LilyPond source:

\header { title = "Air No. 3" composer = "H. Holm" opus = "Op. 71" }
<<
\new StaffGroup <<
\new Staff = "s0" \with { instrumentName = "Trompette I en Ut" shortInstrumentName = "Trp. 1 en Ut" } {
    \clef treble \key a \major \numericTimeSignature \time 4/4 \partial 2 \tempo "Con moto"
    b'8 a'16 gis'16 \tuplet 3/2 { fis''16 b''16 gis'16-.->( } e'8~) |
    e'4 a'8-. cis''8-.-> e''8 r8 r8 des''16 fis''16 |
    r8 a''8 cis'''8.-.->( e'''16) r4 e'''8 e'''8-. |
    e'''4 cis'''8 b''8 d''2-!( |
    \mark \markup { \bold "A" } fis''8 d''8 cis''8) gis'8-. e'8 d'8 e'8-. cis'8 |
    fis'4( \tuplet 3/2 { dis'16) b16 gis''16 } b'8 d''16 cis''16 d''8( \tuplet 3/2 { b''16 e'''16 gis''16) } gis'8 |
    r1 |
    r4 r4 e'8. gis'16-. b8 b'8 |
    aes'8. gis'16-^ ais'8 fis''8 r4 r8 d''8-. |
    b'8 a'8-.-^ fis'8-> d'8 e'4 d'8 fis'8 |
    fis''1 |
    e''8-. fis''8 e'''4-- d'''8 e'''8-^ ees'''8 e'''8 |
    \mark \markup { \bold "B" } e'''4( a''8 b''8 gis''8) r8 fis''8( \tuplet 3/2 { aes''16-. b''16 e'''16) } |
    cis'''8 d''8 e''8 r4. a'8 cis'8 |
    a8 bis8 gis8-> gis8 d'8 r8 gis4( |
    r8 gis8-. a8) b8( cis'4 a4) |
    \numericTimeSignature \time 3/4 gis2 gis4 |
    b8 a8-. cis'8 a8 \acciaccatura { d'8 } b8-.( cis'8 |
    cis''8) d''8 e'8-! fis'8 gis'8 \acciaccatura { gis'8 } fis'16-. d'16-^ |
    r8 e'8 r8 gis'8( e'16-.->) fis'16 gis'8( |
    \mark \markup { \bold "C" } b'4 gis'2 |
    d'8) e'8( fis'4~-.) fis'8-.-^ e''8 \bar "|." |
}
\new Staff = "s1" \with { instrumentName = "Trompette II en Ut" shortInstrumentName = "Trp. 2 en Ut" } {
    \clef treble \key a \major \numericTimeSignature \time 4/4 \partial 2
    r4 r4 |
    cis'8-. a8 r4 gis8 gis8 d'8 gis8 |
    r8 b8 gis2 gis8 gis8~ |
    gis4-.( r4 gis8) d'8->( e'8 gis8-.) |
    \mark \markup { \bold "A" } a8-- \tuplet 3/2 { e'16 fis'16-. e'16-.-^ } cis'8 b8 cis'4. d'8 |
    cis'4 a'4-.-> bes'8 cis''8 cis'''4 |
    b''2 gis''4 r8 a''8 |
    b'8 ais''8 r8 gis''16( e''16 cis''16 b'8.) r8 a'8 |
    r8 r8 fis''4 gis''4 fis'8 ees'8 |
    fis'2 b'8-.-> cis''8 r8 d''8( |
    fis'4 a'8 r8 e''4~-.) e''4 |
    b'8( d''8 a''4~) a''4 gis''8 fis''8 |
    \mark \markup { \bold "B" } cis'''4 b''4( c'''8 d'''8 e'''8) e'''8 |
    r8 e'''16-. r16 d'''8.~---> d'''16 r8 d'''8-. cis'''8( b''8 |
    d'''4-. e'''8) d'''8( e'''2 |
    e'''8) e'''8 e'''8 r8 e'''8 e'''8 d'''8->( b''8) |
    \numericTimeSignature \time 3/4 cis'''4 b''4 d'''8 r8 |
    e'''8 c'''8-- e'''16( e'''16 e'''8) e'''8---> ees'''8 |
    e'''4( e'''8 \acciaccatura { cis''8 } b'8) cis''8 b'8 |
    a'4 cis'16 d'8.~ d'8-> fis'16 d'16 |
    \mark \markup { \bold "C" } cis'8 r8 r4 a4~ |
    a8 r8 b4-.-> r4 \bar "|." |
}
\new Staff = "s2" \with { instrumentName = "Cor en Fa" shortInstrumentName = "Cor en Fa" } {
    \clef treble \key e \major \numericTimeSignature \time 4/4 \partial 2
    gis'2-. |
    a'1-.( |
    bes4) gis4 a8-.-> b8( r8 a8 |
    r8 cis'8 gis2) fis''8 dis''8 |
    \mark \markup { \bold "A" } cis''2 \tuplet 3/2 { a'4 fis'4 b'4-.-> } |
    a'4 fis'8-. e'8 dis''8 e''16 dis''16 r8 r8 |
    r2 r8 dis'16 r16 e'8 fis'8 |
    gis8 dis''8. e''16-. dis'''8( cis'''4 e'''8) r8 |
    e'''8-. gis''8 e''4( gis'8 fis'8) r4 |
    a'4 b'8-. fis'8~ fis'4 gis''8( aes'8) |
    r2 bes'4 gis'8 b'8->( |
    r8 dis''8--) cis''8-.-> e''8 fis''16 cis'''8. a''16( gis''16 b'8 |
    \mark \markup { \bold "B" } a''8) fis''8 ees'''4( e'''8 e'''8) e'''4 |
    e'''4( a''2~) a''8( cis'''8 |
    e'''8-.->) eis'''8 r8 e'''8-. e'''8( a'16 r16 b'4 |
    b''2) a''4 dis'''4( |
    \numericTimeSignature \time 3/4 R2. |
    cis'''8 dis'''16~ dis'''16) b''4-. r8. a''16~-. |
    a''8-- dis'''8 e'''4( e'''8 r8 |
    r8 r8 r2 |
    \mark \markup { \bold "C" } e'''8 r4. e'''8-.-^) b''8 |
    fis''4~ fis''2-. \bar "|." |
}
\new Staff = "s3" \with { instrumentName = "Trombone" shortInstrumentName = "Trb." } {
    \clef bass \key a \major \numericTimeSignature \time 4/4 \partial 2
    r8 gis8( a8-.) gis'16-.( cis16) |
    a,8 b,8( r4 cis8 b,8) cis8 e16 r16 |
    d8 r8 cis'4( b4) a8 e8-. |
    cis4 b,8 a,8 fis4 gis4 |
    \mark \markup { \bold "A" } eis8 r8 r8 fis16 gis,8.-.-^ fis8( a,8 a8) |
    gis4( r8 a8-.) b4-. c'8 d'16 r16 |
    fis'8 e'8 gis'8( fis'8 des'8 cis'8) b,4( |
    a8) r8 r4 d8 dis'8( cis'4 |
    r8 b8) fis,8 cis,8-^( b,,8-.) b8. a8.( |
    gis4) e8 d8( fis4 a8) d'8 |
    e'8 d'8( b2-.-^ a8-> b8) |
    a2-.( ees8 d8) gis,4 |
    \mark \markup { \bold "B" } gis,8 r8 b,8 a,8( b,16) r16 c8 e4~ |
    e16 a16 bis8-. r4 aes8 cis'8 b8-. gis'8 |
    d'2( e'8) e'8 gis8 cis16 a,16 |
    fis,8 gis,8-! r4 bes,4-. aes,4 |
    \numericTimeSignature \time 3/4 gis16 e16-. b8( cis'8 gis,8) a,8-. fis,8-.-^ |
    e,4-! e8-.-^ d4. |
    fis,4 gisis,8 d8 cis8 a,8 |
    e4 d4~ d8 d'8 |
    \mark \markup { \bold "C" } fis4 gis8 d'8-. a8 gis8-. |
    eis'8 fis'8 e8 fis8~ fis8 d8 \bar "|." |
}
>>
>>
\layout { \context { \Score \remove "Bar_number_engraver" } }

--- WHAT IS REQUIRED ---
Identify every line in the rows above that contains the string "shortInstrumentName", and copy each such line in full. Matching is case-sensitive.

--- EXERCISE RESPONSE ---
\new Staff = "s0" \with { instrumentName = "Trompette I en Ut" shortInstrumentName = "Trp. 1 en Ut" } {
\new Staff = "s1" \with { instrumentName = "Trompette II en Ut" shortInstrumentName = "Trp. 2 en Ut" } {
\new Staff = "s2" \with { instrumentName = "Cor en Fa" shortInstrumentName = "Cor en Fa" } {
\new Staff = "s3" \with { instrumentName = "Trombone" shortInstrumentName = "Trb." } {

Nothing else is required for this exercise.